** Input for this task follows **
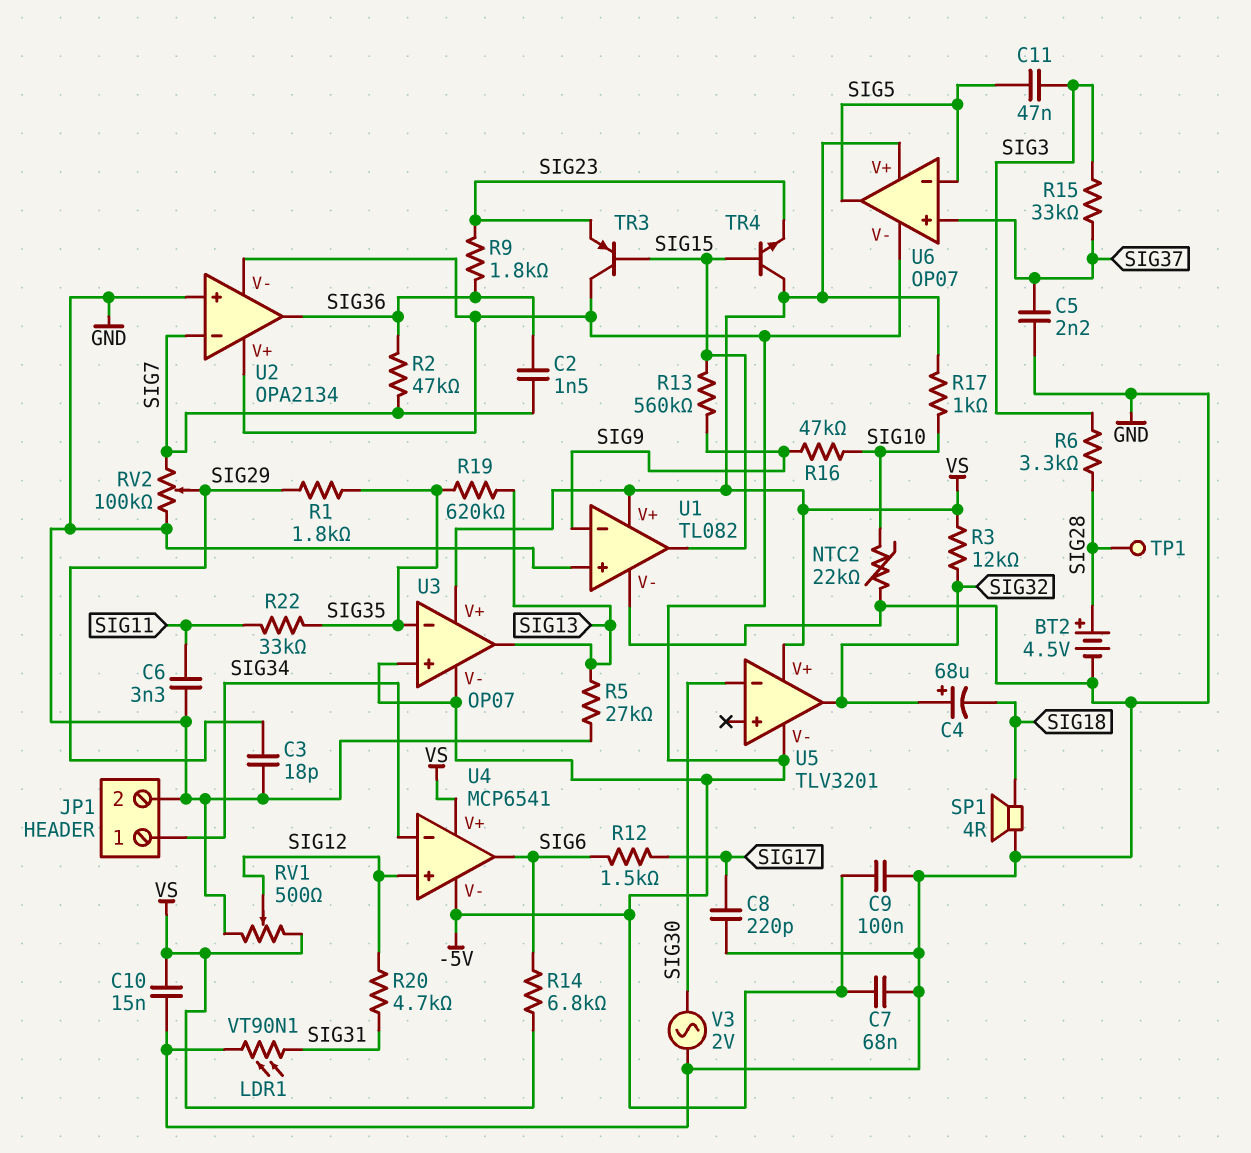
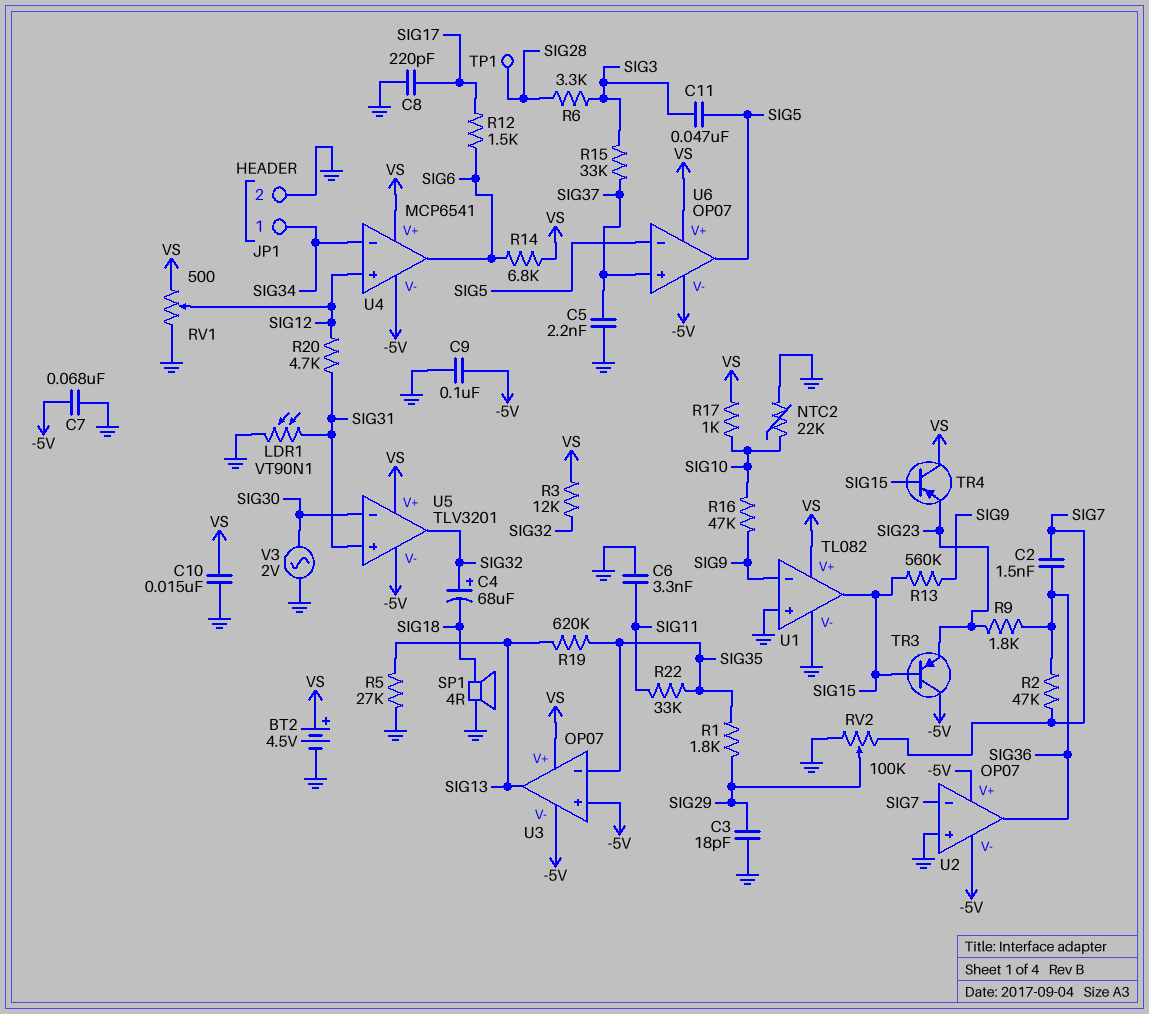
BT2: 4.5V (plus SIG28, minus GND) -> 4.5V (plus VS, minus GND)
TR4: NPN (B SIG15, C VS, E SIG23) -> PNP (B SIG15, C VS, E SIG23)
U2: OPA2134 -> OP07
U5 pin in+: none -> SIG31

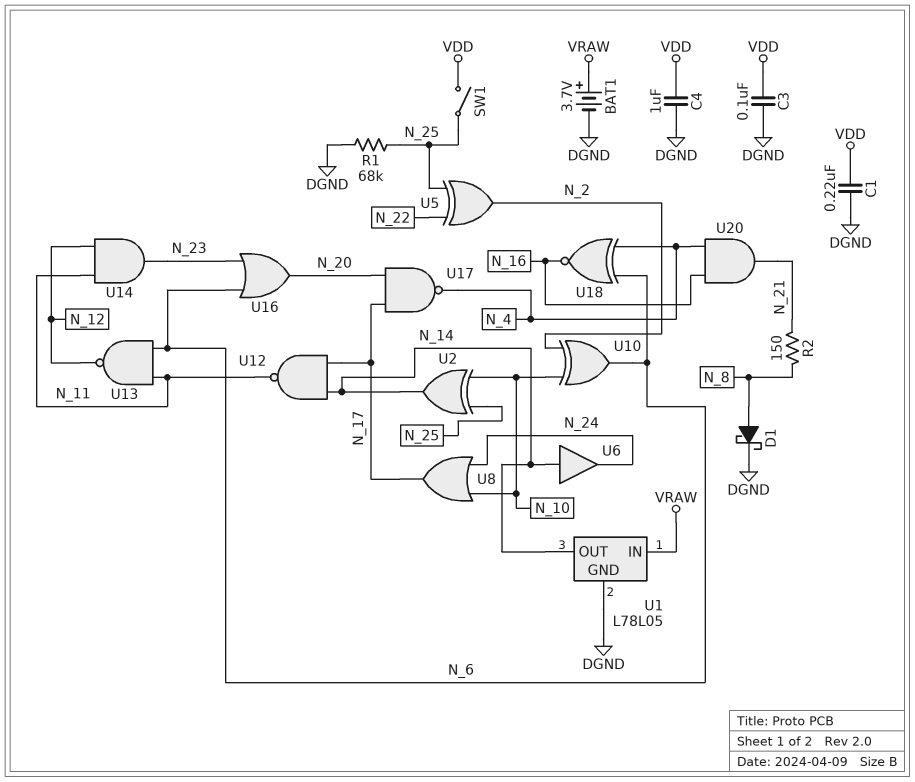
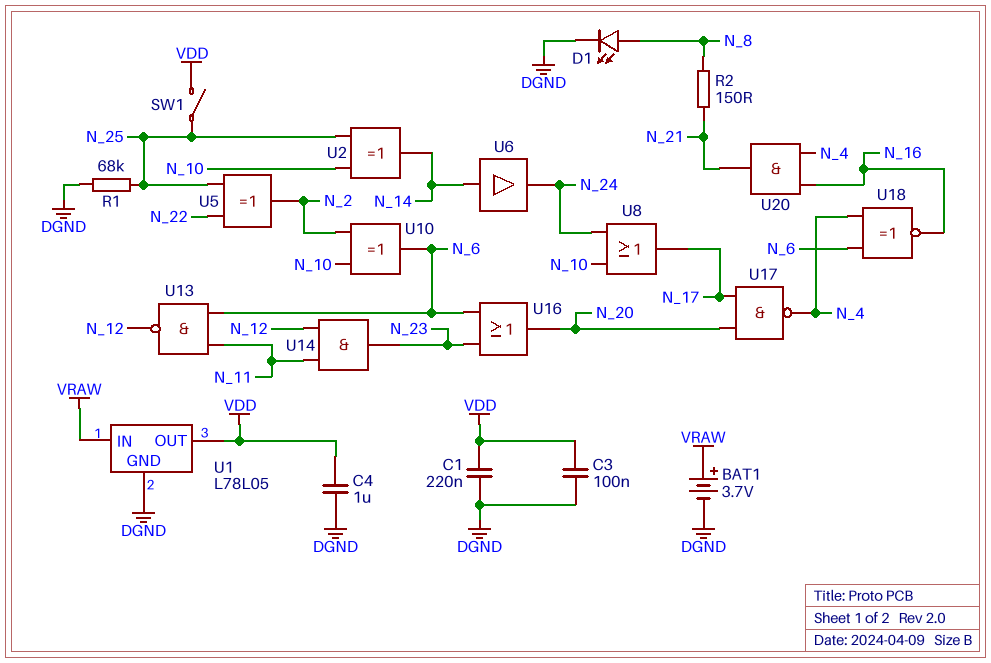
D1: schottky (A N_8, K DGND) -> LED (A N_8, K DGND)
U1 pin OUT: N_14 -> VDD
U12: NAND (in N_14, in N_17, out N_11) -> none

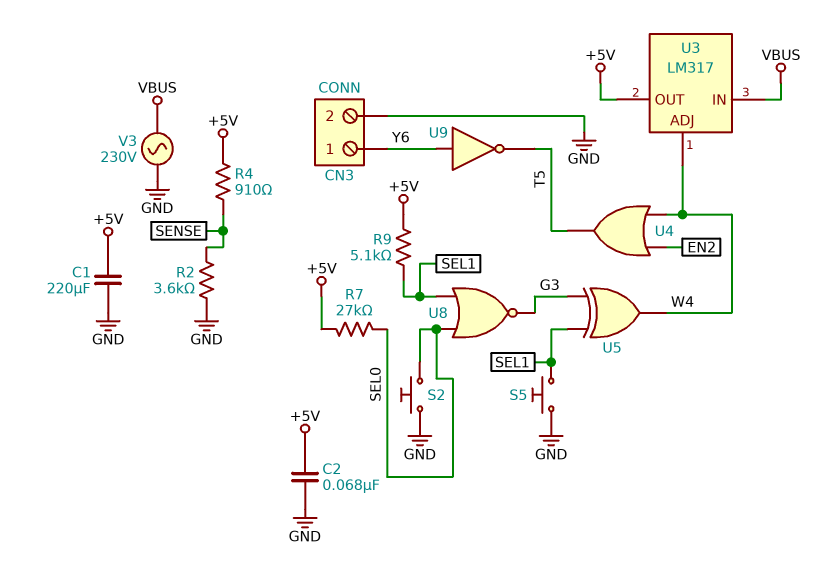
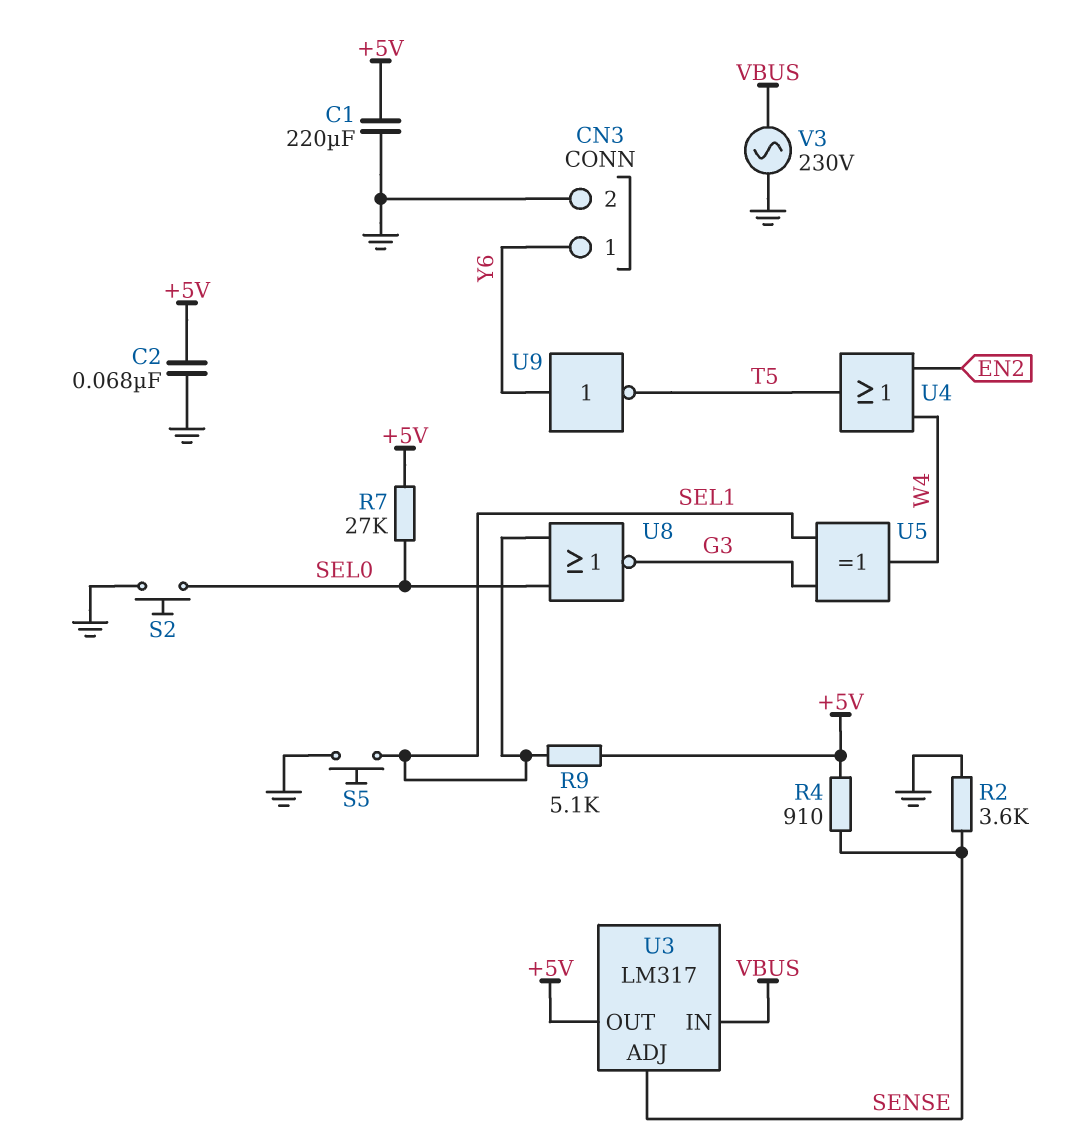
U3 pin ADJ: W4 -> SENSE

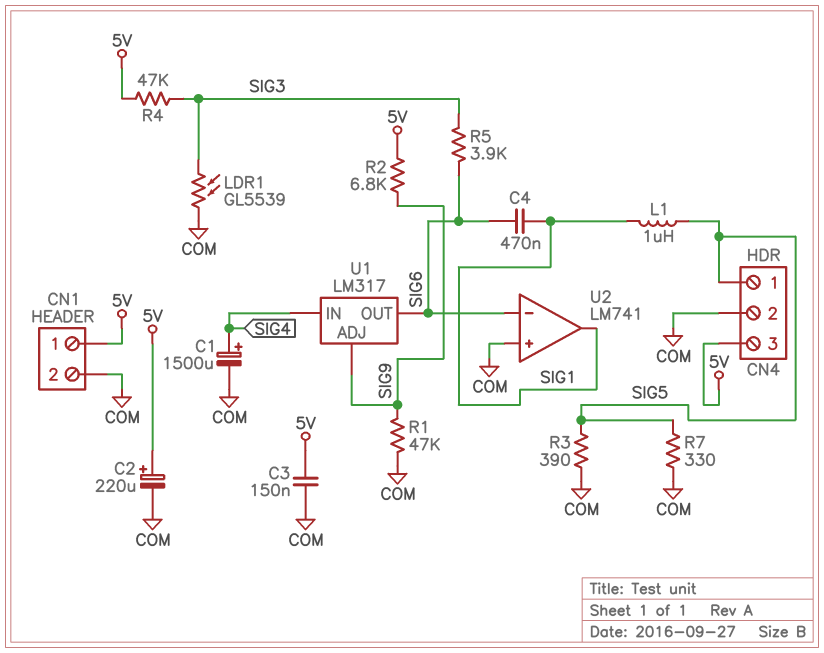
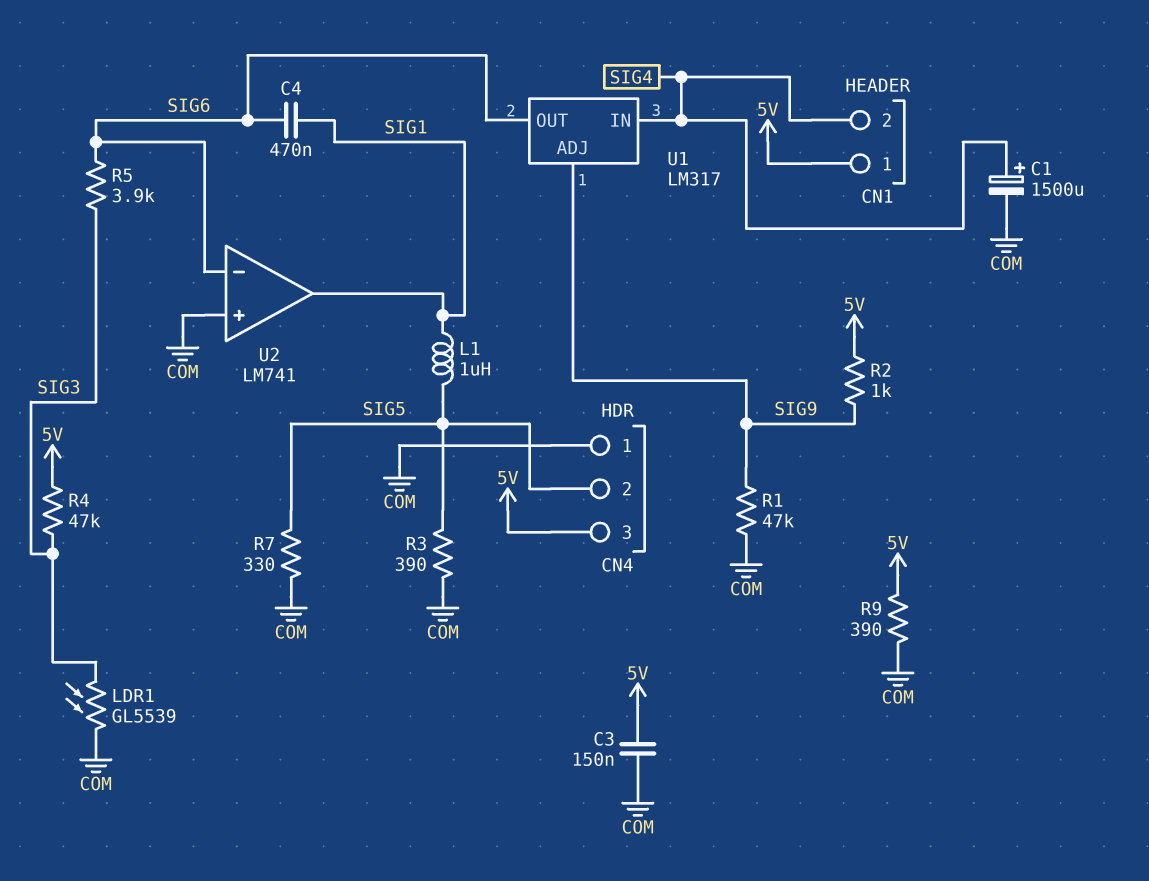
C2: 220uF (plus 5V, minus COM) -> none
CN1 pin 2: COM -> SIG4
CN4 pin 1: SIG5 -> COM
CN4 pin 2: COM -> SIG5
R2: 6.8k (5V, SIG9) -> 1k (5V, SIG9)
R9: none -> 390 (5V, COM)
** End of Input for this task **
→ **Your goal**:
Only the lines from the line with "U5 pin in+: none -> SIG31" to the end of the records should be repeated, exactly and without pictures.

→ **Task result**:
U5 pin in+: none -> SIG31

D1: schottky (A N_8, K DGND) -> LED (A N_8, K DGND)
U1 pin OUT: N_14 -> VDD
U12: NAND (in N_14, in N_17, out N_11) -> none

U3 pin ADJ: W4 -> SENSE

C2: 220uF (plus 5V, minus COM) -> none
CN1 pin 2: COM -> SIG4
CN4 pin 1: SIG5 -> COM
CN4 pin 2: COM -> SIG5
R2: 6.8k (5V, SIG9) -> 1k (5V, SIG9)
R9: none -> 390 (5V, COM)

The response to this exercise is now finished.